(Dataset excerpts begins)

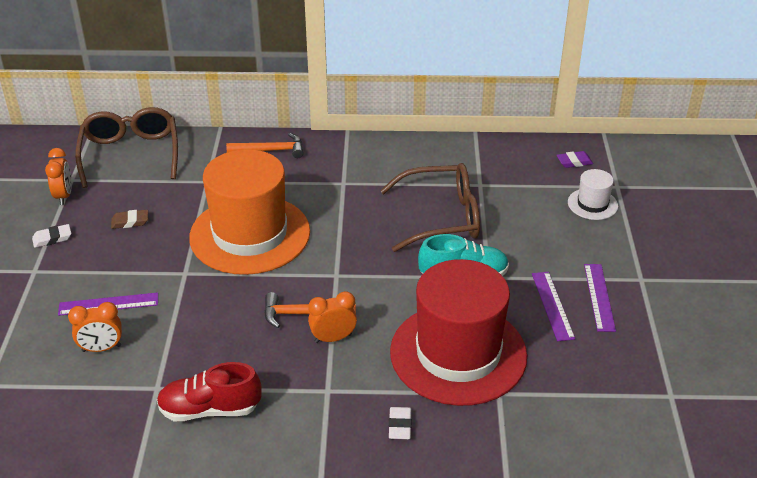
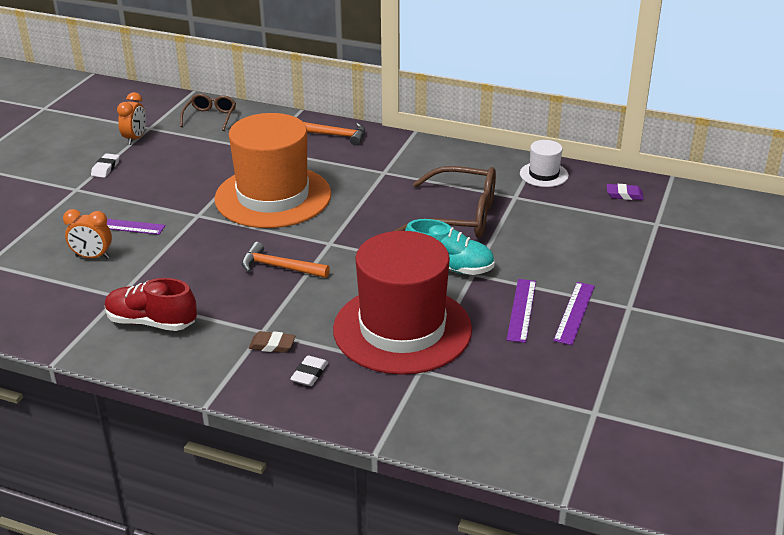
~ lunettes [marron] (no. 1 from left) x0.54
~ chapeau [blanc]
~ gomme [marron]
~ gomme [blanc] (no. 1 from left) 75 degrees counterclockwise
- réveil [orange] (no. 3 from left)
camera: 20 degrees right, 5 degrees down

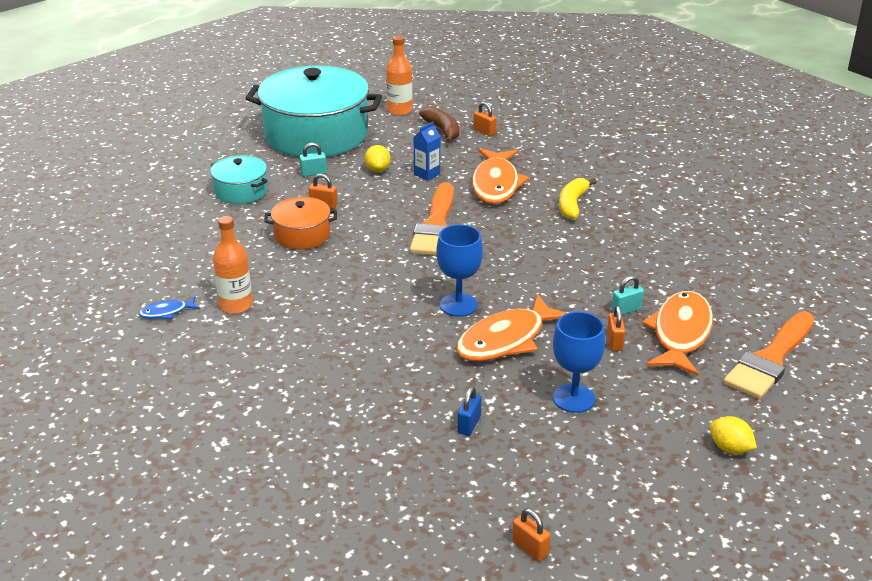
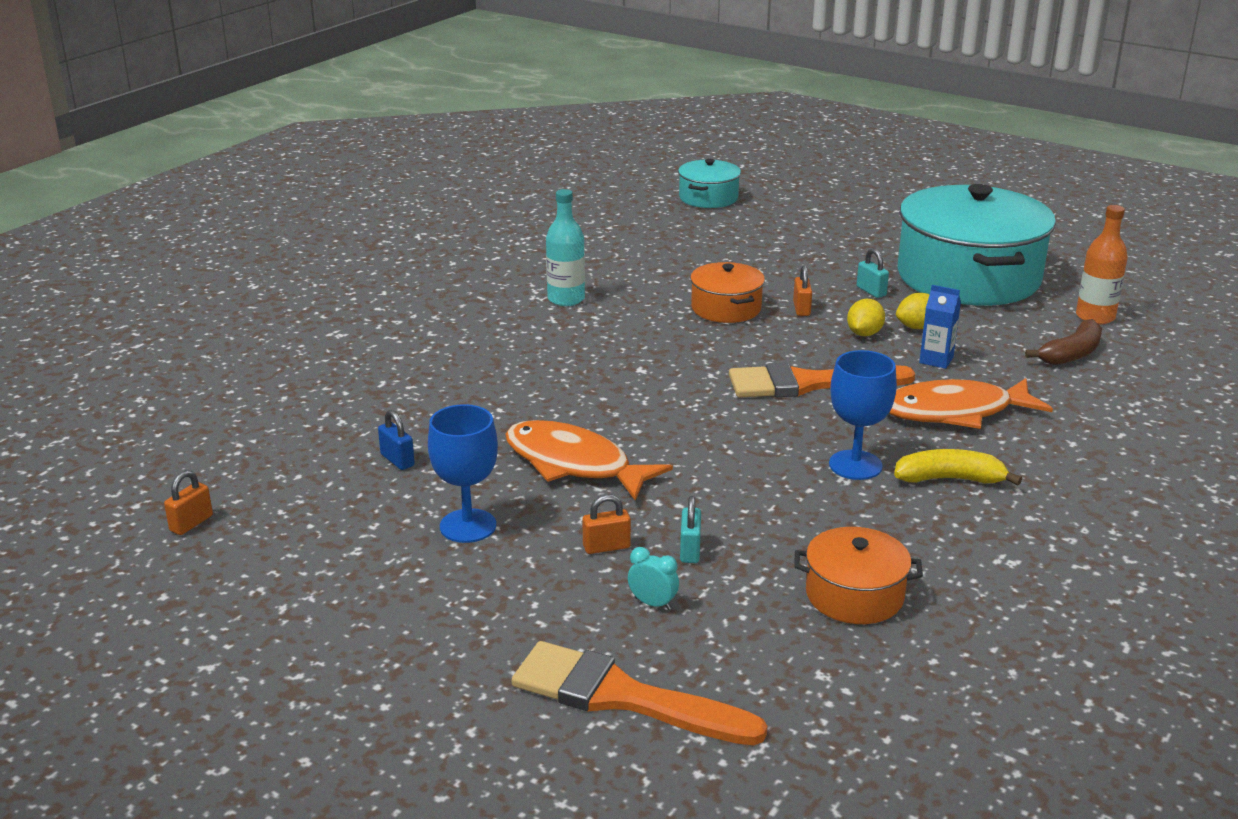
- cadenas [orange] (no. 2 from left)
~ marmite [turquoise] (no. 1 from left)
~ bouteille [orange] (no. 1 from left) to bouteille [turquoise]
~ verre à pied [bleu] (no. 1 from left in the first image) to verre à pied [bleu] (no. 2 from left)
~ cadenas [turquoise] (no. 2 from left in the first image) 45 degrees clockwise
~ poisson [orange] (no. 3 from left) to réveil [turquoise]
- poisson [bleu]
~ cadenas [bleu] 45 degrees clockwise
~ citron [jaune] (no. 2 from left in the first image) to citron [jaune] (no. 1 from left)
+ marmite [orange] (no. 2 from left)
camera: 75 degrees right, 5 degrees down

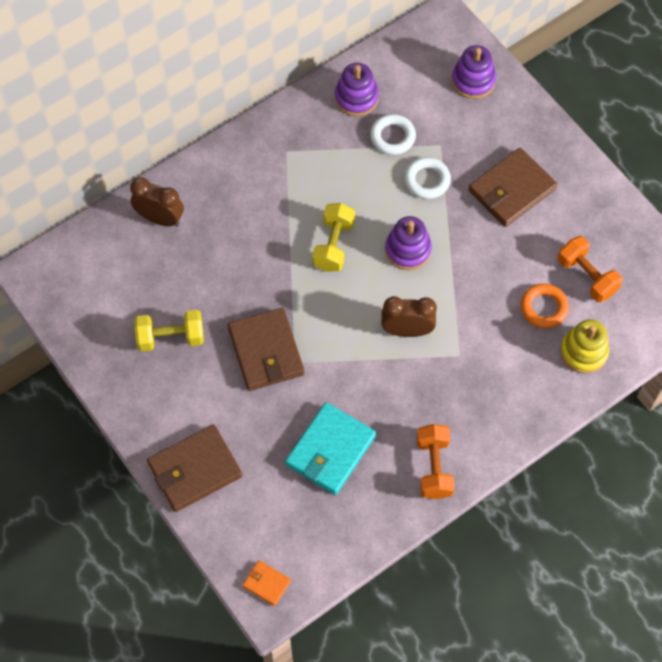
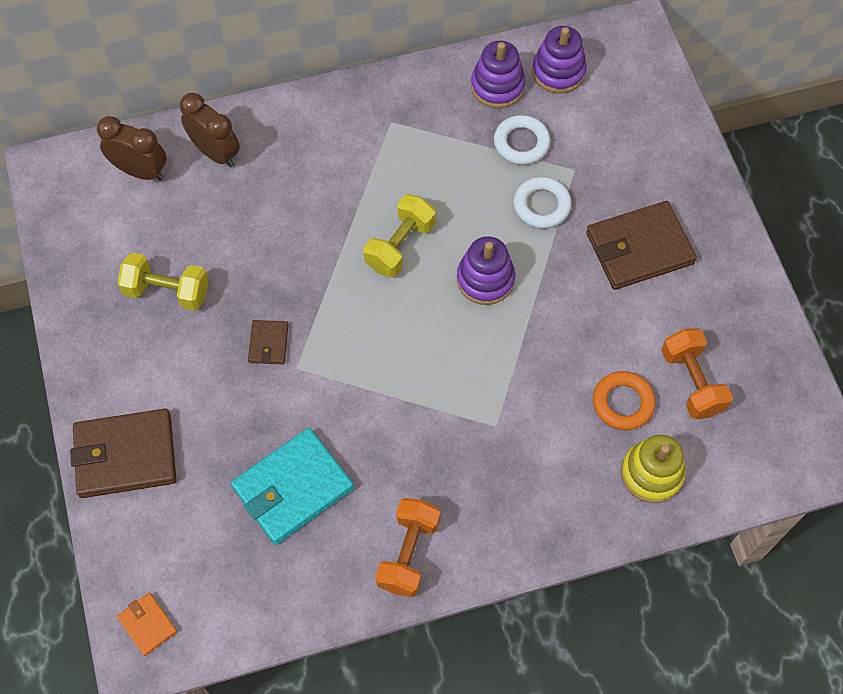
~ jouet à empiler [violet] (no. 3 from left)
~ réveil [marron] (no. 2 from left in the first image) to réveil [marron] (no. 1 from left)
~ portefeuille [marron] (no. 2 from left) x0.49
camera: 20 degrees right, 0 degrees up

(Dataset excerpts ends)

Work task: Reproduce exactly the lines from the one containing "[violet] (no. 3 from left)" through the last line of the records above, including both, and nothing else.

Written reply:
~ jouet à empiler [violet] (no. 3 from left)
~ réveil [marron] (no. 2 from left in the first image) to réveil [marron] (no. 1 from left)
~ portefeuille [marron] (no. 2 from left) x0.49
camera: 20 degrees right, 0 degrees up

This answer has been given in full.